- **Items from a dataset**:
--
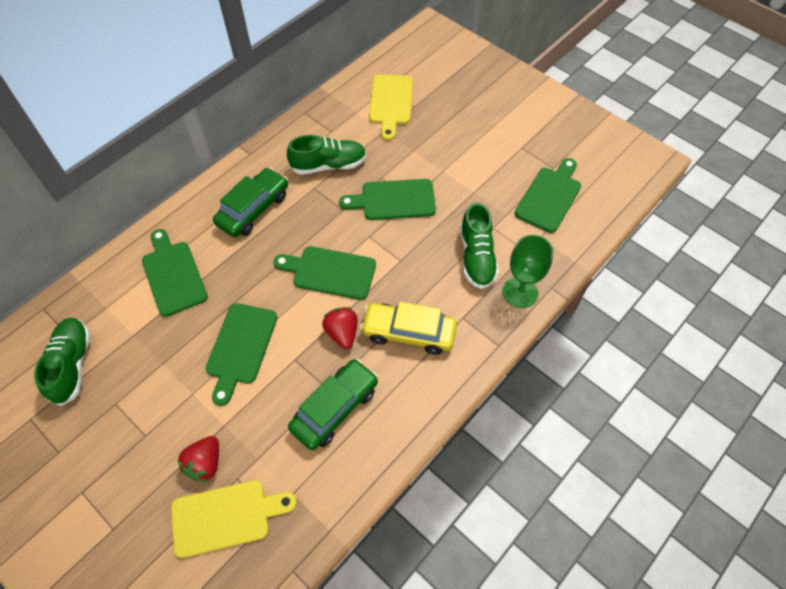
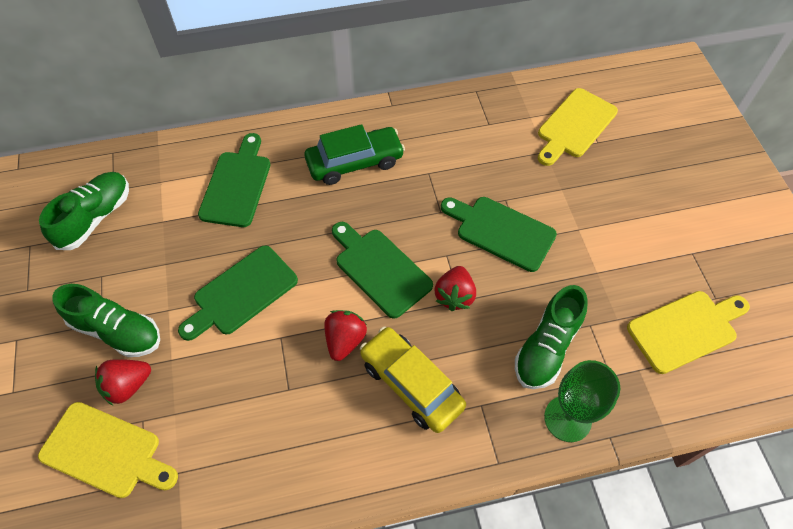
camera: 35 degrees right, 0 degrees up
green shoe [287,135,367,175] -> green shoe moved to [52,284,160,357]
green car [288,359,378,450] -> none
green cutting board [515,158,581,233] -> yellow cutting board [627,291,750,374]
none -> red strawberry [434,266,476,311]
--
- **Prompt**:
Extract all lines of the records above that include "green".

- **Your solution**:
green shoe [287,135,367,175] -> green shoe moved to [52,284,160,357]
green car [288,359,378,450] -> none
green cutting board [515,158,581,233] -> yellow cutting board [627,291,750,374]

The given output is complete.